[Study material — start]
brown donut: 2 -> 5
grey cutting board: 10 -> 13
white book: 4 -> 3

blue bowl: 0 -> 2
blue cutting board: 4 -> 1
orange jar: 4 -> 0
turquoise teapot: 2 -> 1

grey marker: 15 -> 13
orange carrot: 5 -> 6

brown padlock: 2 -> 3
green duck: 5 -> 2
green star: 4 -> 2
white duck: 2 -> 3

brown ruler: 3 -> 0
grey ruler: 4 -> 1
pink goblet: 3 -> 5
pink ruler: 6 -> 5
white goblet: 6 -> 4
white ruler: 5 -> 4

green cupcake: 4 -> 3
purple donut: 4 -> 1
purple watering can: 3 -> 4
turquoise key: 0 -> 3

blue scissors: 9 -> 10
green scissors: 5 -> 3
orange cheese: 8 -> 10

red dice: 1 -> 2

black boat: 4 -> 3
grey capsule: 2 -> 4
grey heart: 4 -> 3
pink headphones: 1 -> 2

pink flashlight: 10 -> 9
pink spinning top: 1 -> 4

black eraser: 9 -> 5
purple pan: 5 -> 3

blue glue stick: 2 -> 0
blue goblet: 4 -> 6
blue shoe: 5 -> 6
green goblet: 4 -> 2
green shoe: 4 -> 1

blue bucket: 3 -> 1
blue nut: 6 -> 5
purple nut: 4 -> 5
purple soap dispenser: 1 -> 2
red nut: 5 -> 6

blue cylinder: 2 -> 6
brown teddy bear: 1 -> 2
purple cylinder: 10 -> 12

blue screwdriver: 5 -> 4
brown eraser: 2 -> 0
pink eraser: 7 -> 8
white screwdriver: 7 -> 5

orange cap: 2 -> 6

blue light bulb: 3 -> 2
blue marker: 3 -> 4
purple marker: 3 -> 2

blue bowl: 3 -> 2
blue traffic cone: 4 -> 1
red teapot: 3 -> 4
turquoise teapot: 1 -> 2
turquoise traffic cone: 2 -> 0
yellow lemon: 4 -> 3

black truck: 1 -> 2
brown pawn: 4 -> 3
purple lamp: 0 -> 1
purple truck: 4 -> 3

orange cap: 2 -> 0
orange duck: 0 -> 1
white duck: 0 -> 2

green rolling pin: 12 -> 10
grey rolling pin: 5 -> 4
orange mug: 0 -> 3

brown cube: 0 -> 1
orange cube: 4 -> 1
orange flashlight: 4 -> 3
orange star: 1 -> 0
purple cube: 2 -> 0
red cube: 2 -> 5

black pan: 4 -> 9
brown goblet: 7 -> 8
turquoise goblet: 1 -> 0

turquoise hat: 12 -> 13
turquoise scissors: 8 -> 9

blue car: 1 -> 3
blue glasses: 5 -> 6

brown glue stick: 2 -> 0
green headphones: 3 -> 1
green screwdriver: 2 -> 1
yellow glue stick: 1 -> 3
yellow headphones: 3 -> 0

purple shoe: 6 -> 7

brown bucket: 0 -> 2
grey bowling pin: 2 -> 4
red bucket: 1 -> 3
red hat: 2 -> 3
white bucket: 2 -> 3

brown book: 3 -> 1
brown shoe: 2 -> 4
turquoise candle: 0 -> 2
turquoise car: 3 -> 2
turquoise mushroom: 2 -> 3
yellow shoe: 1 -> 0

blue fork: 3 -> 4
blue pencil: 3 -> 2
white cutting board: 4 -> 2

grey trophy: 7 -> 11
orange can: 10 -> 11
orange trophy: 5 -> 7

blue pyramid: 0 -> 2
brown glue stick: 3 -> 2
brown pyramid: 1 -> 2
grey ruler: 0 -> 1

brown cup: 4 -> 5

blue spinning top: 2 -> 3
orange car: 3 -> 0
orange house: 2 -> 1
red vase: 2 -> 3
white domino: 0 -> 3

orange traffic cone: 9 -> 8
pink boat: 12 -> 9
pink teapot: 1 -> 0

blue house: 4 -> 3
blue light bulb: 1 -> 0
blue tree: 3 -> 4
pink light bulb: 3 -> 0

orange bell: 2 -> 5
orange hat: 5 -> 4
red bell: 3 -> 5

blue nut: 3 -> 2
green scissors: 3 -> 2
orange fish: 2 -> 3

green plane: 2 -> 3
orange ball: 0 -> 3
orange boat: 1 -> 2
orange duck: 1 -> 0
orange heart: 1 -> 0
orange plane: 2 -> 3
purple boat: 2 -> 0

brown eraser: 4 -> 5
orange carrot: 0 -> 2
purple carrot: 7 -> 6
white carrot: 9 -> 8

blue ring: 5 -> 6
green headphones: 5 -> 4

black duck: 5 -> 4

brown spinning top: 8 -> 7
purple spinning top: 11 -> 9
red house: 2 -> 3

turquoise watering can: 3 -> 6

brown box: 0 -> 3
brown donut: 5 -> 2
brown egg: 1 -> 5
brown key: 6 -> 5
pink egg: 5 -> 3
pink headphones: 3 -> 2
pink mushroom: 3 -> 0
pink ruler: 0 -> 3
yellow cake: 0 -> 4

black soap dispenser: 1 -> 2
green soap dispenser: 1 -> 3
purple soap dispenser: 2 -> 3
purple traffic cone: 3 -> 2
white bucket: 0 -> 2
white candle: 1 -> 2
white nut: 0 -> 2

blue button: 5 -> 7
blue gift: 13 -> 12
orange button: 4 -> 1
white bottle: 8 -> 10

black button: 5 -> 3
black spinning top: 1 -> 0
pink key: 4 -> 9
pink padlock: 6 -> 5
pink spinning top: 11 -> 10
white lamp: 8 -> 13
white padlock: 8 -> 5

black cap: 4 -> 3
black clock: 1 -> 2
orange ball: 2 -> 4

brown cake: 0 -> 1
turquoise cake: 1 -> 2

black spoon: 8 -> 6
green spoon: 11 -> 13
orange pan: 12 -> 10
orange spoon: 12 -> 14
[Study material — finish]
**Directions for this task:**
Return every entry verbatim.

**Answer to this task:**
brown donut: 2 -> 5
grey cutting board: 10 -> 13
white book: 4 -> 3

blue bowl: 0 -> 2
blue cutting board: 4 -> 1
orange jar: 4 -> 0
turquoise teapot: 2 -> 1

grey marker: 15 -> 13
orange carrot: 5 -> 6

brown padlock: 2 -> 3
green duck: 5 -> 2
green star: 4 -> 2
white duck: 2 -> 3

brown ruler: 3 -> 0
grey ruler: 4 -> 1
pink goblet: 3 -> 5
pink ruler: 6 -> 5
white goblet: 6 -> 4
white ruler: 5 -> 4

green cupcake: 4 -> 3
purple donut: 4 -> 1
purple watering can: 3 -> 4
turquoise key: 0 -> 3

blue scissors: 9 -> 10
green scissors: 5 -> 3
orange cheese: 8 -> 10

red dice: 1 -> 2

black boat: 4 -> 3
grey capsule: 2 -> 4
grey heart: 4 -> 3
pink headphones: 1 -> 2

pink flashlight: 10 -> 9
pink spinning top: 1 -> 4

black eraser: 9 -> 5
purple pan: 5 -> 3

blue glue stick: 2 -> 0
blue goblet: 4 -> 6
blue shoe: 5 -> 6
green goblet: 4 -> 2
green shoe: 4 -> 1

blue bucket: 3 -> 1
blue nut: 6 -> 5
purple nut: 4 -> 5
purple soap dispenser: 1 -> 2
red nut: 5 -> 6

blue cylinder: 2 -> 6
brown teddy bear: 1 -> 2
purple cylinder: 10 -> 12

blue screwdriver: 5 -> 4
brown eraser: 2 -> 0
pink eraser: 7 -> 8
white screwdriver: 7 -> 5

orange cap: 2 -> 6

blue light bulb: 3 -> 2
blue marker: 3 -> 4
purple marker: 3 -> 2

blue bowl: 3 -> 2
blue traffic cone: 4 -> 1
red teapot: 3 -> 4
turquoise teapot: 1 -> 2
turquoise traffic cone: 2 -> 0
yellow lemon: 4 -> 3

black truck: 1 -> 2
brown pawn: 4 -> 3
purple lamp: 0 -> 1
purple truck: 4 -> 3

orange cap: 2 -> 0
orange duck: 0 -> 1
white duck: 0 -> 2

green rolling pin: 12 -> 10
grey rolling pin: 5 -> 4
orange mug: 0 -> 3

brown cube: 0 -> 1
orange cube: 4 -> 1
orange flashlight: 4 -> 3
orange star: 1 -> 0
purple cube: 2 -> 0
red cube: 2 -> 5

black pan: 4 -> 9
brown goblet: 7 -> 8
turquoise goblet: 1 -> 0

turquoise hat: 12 -> 13
turquoise scissors: 8 -> 9

blue car: 1 -> 3
blue glasses: 5 -> 6

brown glue stick: 2 -> 0
green headphones: 3 -> 1
green screwdriver: 2 -> 1
yellow glue stick: 1 -> 3
yellow headphones: 3 -> 0

purple shoe: 6 -> 7

brown bucket: 0 -> 2
grey bowling pin: 2 -> 4
red bucket: 1 -> 3
red hat: 2 -> 3
white bucket: 2 -> 3

brown book: 3 -> 1
brown shoe: 2 -> 4
turquoise candle: 0 -> 2
turquoise car: 3 -> 2
turquoise mushroom: 2 -> 3
yellow shoe: 1 -> 0

blue fork: 3 -> 4
blue pencil: 3 -> 2
white cutting board: 4 -> 2

grey trophy: 7 -> 11
orange can: 10 -> 11
orange trophy: 5 -> 7

blue pyramid: 0 -> 2
brown glue stick: 3 -> 2
brown pyramid: 1 -> 2
grey ruler: 0 -> 1

brown cup: 4 -> 5

blue spinning top: 2 -> 3
orange car: 3 -> 0
orange house: 2 -> 1
red vase: 2 -> 3
white domino: 0 -> 3

orange traffic cone: 9 -> 8
pink boat: 12 -> 9
pink teapot: 1 -> 0

blue house: 4 -> 3
blue light bulb: 1 -> 0
blue tree: 3 -> 4
pink light bulb: 3 -> 0

orange bell: 2 -> 5
orange hat: 5 -> 4
red bell: 3 -> 5

blue nut: 3 -> 2
green scissors: 3 -> 2
orange fish: 2 -> 3

green plane: 2 -> 3
orange ball: 0 -> 3
orange boat: 1 -> 2
orange duck: 1 -> 0
orange heart: 1 -> 0
orange plane: 2 -> 3
purple boat: 2 -> 0

brown eraser: 4 -> 5
orange carrot: 0 -> 2
purple carrot: 7 -> 6
white carrot: 9 -> 8

blue ring: 5 -> 6
green headphones: 5 -> 4

black duck: 5 -> 4

brown spinning top: 8 -> 7
purple spinning top: 11 -> 9
red house: 2 -> 3

turquoise watering can: 3 -> 6

brown box: 0 -> 3
brown donut: 5 -> 2
brown egg: 1 -> 5
brown key: 6 -> 5
pink egg: 5 -> 3
pink headphones: 3 -> 2
pink mushroom: 3 -> 0
pink ruler: 0 -> 3
yellow cake: 0 -> 4

black soap dispenser: 1 -> 2
green soap dispenser: 1 -> 3
purple soap dispenser: 2 -> 3
purple traffic cone: 3 -> 2
white bucket: 0 -> 2
white candle: 1 -> 2
white nut: 0 -> 2

blue button: 5 -> 7
blue gift: 13 -> 12
orange button: 4 -> 1
white bottle: 8 -> 10

black button: 5 -> 3
black spinning top: 1 -> 0
pink key: 4 -> 9
pink padlock: 6 -> 5
pink spinning top: 11 -> 10
white lamp: 8 -> 13
white padlock: 8 -> 5

black cap: 4 -> 3
black clock: 1 -> 2
orange ball: 2 -> 4

brown cake: 0 -> 1
turquoise cake: 1 -> 2

black spoon: 8 -> 6
green spoon: 11 -> 13
orange pan: 12 -> 10
orange spoon: 12 -> 14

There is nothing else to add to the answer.